Try it
An exact copy is needed of the lines in the entries below from the line with "none -> green brick N8:O10 level 1" up to and including the line with "none -> green plate N8:O9 level 2", and of nothing else. Leave the pictures out.
------------------------------------------------
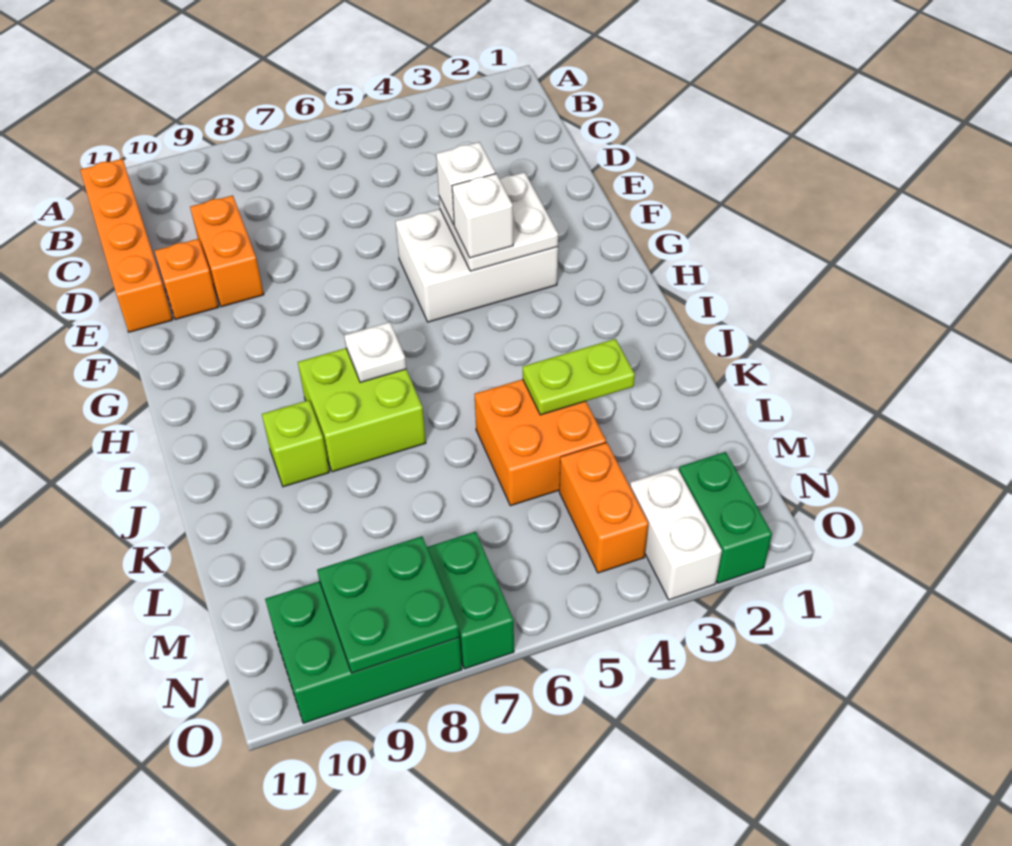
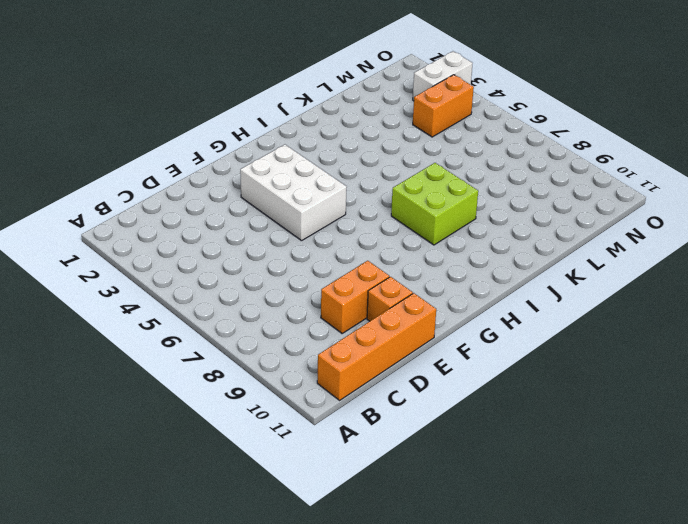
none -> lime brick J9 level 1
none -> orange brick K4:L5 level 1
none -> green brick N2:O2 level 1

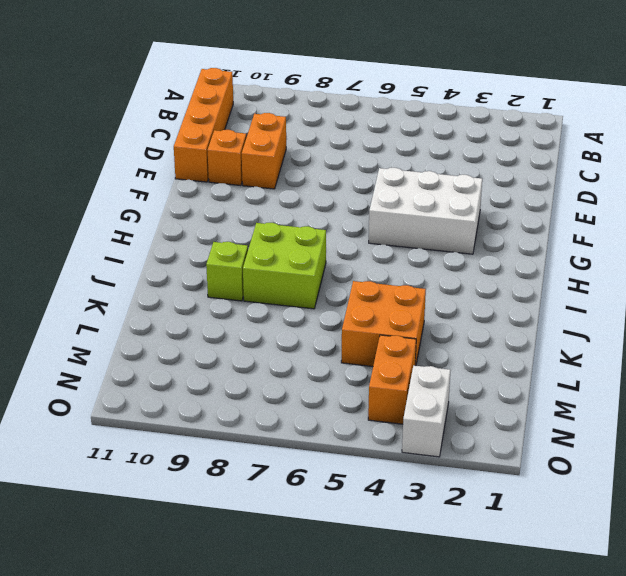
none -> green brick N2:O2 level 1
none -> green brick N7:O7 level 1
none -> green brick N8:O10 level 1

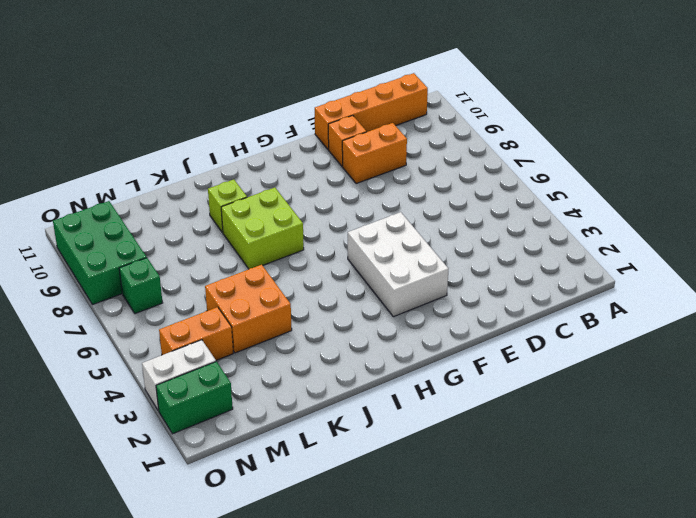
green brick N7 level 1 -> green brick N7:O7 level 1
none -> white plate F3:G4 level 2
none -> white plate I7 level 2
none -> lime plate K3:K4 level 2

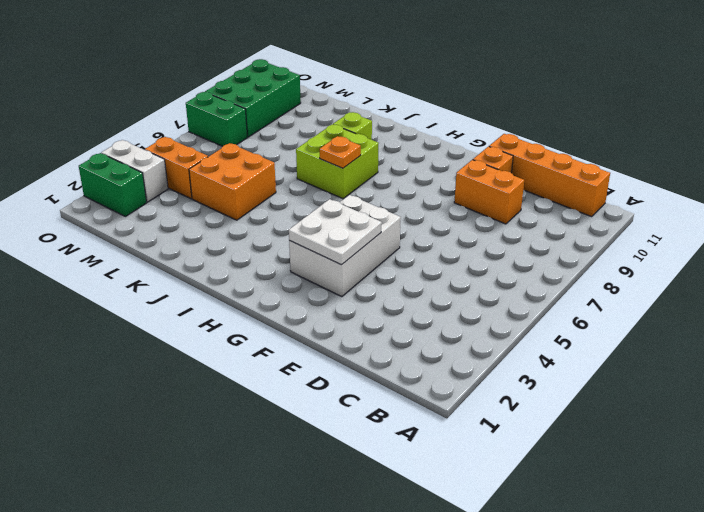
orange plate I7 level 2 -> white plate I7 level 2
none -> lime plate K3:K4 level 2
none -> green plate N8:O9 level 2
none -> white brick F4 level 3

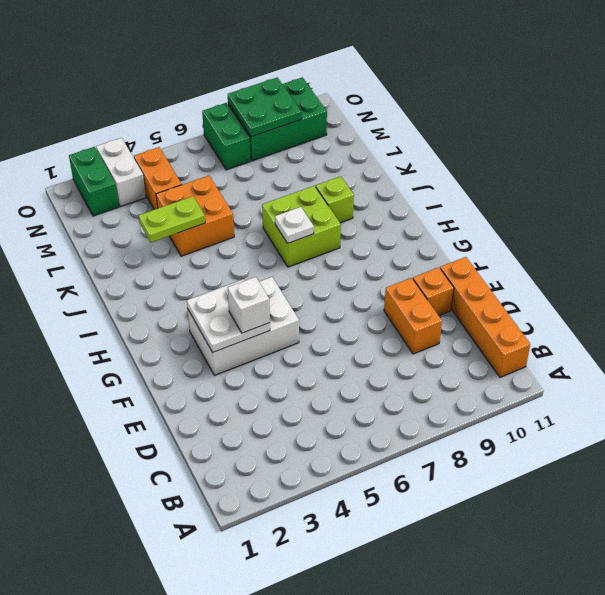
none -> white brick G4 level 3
------------------------------------------------
Solution to the problem
none -> green brick N8:O10 level 1

green brick N7 level 1 -> green brick N7:O7 level 1
none -> white plate F3:G4 level 2
none -> white plate I7 level 2
none -> lime plate K3:K4 level 2

orange plate I7 level 2 -> white plate I7 level 2
none -> lime plate K3:K4 level 2
none -> green plate N8:O9 level 2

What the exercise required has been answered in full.